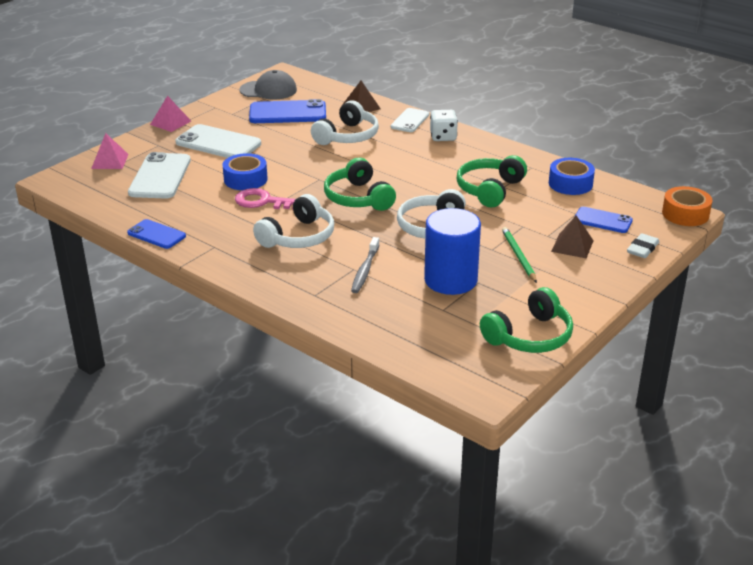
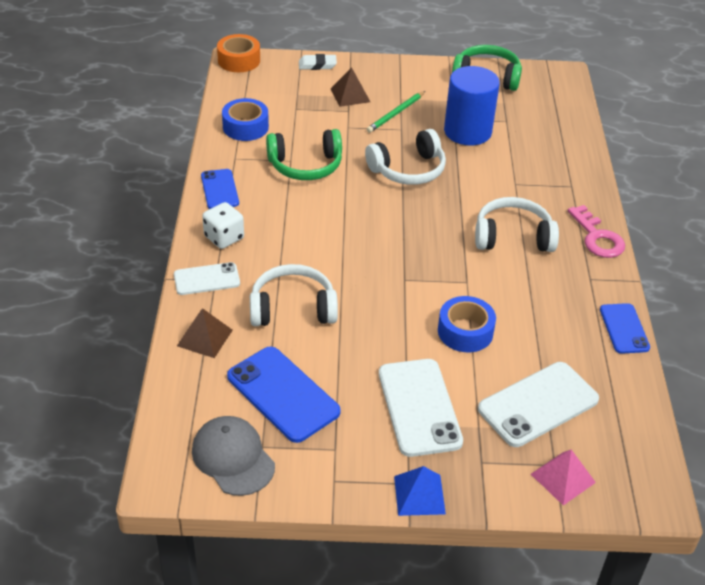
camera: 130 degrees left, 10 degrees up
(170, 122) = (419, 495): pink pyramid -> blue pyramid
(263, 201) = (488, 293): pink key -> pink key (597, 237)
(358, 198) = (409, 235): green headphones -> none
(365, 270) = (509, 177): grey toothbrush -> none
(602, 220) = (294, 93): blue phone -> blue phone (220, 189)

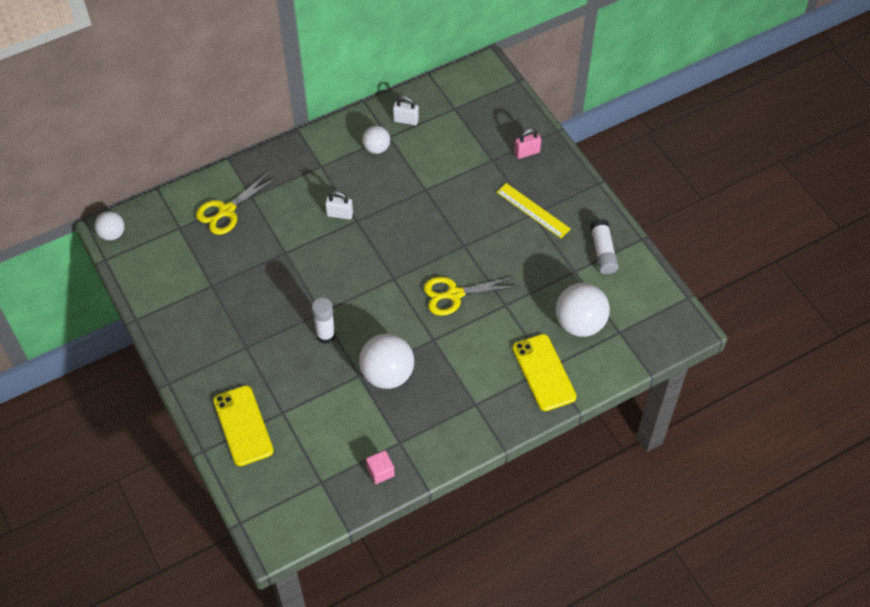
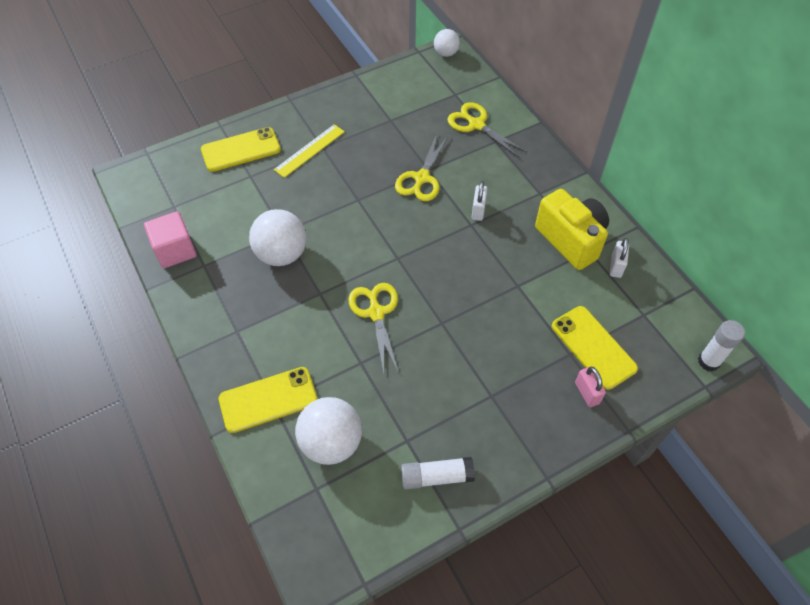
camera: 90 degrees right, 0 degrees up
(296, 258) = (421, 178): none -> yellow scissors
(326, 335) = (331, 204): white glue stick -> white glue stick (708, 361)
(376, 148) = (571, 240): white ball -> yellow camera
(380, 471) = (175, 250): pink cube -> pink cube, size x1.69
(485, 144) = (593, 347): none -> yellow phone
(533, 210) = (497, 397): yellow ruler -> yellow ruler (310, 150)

* * *

All lines from the line containing "camera: 90 degrees right, 0 degrees up" through the last line of the data are to be repeated exactly; no other line belongs in the answer.

> Answer
camera: 90 degrees right, 0 degrees up
(296, 258) = (421, 178): none -> yellow scissors
(326, 335) = (331, 204): white glue stick -> white glue stick (708, 361)
(376, 148) = (571, 240): white ball -> yellow camera
(380, 471) = (175, 250): pink cube -> pink cube, size x1.69
(485, 144) = (593, 347): none -> yellow phone
(533, 210) = (497, 397): yellow ruler -> yellow ruler (310, 150)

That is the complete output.